WORK ORDER: The lines to repeat are those below from the one containing "side table: (175, 356) -> (370, 94), added" down to the one containing "locker: (234, 571)", both included; reproduce them exactly and nothing else.

RECORDED INFORMATION:
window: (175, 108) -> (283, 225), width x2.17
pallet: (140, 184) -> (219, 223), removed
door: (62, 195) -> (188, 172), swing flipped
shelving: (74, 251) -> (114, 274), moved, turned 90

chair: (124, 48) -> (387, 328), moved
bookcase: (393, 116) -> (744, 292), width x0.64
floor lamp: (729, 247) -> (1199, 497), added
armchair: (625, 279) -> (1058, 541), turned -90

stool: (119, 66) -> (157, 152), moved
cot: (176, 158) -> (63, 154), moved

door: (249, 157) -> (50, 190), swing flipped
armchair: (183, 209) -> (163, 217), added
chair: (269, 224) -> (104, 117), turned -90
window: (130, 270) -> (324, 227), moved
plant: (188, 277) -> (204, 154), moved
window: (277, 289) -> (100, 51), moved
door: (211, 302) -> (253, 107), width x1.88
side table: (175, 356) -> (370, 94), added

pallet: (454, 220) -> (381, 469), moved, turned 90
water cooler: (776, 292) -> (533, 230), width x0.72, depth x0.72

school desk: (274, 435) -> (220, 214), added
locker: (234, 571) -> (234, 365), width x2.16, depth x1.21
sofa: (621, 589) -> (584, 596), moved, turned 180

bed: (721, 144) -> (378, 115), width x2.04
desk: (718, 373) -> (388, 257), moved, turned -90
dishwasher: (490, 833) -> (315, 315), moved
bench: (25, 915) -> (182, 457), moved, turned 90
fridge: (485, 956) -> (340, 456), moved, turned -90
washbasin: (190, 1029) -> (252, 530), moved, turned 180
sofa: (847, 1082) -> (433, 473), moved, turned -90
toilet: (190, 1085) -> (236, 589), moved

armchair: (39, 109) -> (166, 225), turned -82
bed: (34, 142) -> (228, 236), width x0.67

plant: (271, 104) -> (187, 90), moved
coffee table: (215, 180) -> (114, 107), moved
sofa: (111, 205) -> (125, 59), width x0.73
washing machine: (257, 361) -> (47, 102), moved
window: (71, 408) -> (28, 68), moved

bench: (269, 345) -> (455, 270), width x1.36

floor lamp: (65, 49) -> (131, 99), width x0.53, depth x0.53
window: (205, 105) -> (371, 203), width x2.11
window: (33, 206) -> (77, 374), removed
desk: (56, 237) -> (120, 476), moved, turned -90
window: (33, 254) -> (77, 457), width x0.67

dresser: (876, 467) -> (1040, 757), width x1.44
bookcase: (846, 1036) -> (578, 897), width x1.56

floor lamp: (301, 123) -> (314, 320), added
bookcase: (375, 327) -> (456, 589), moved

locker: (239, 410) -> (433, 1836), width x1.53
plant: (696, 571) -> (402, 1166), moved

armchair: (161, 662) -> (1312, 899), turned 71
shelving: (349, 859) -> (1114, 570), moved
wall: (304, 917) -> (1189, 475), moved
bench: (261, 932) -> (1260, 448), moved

RESPONSE AREA:
side table: (175, 356) -> (370, 94), added

pallet: (454, 220) -> (381, 469), moved, turned 90
water cooler: (776, 292) -> (533, 230), width x0.72, depth x0.72

school desk: (274, 435) -> (220, 214), added
locker: (234, 571) -> (234, 365), width x2.16, depth x1.21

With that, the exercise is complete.